## [EXERCISE AIM]
Below are the records; pull every line that includes "minus".

Records drawn from a dataset:

* * * * *

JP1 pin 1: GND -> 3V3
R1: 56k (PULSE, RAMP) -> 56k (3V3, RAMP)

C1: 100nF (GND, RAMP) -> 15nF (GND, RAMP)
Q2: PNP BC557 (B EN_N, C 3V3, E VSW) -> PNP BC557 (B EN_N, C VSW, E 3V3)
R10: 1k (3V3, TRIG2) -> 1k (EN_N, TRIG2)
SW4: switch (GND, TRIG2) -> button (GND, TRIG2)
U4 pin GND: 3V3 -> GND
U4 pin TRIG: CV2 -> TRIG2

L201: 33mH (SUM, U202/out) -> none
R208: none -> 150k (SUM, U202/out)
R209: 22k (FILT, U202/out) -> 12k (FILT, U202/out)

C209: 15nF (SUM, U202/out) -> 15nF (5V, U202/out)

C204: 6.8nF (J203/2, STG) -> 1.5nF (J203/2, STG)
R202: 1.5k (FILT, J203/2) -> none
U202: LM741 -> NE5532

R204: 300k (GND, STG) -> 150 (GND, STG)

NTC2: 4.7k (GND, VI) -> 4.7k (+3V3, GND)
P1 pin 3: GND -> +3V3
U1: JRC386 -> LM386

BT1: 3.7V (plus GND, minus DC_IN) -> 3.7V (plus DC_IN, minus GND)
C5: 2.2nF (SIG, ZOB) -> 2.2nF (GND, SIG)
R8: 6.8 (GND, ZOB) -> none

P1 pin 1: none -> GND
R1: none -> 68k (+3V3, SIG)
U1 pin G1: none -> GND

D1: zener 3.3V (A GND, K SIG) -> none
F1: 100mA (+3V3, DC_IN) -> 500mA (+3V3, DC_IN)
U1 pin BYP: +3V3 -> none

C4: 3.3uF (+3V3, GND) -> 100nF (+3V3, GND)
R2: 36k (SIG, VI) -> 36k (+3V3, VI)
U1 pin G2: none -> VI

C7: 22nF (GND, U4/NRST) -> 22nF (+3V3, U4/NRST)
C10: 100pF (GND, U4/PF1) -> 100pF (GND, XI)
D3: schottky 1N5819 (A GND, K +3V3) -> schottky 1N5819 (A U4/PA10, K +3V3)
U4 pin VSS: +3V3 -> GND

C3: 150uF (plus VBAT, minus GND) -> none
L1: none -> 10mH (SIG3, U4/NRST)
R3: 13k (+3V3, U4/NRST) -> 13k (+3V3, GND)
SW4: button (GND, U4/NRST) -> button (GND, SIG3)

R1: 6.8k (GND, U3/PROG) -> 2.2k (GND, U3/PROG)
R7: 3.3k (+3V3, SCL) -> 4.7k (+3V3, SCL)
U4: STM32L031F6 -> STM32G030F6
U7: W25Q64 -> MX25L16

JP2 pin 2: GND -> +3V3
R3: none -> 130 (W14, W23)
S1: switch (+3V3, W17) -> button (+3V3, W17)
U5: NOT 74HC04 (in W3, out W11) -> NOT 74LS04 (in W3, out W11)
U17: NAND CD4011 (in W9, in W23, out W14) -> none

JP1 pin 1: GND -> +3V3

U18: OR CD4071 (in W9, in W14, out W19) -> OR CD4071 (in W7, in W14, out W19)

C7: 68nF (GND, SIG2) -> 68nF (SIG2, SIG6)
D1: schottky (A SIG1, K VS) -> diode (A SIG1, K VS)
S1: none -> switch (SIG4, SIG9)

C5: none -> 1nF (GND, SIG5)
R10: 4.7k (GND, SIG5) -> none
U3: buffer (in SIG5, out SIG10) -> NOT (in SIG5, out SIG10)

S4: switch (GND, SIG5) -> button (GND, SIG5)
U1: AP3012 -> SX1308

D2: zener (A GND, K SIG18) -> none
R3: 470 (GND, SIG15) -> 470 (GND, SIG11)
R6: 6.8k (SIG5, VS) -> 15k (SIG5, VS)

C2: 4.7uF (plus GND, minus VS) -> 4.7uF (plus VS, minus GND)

* * * * *

## [EXERCISE RESULT]
BT1: 3.7V (plus GND, minus DC_IN) -> 3.7V (plus DC_IN, minus GND)
C3: 150uF (plus VBAT, minus GND) -> none
C2: 4.7uF (plus GND, minus VS) -> 4.7uF (plus VS, minus GND)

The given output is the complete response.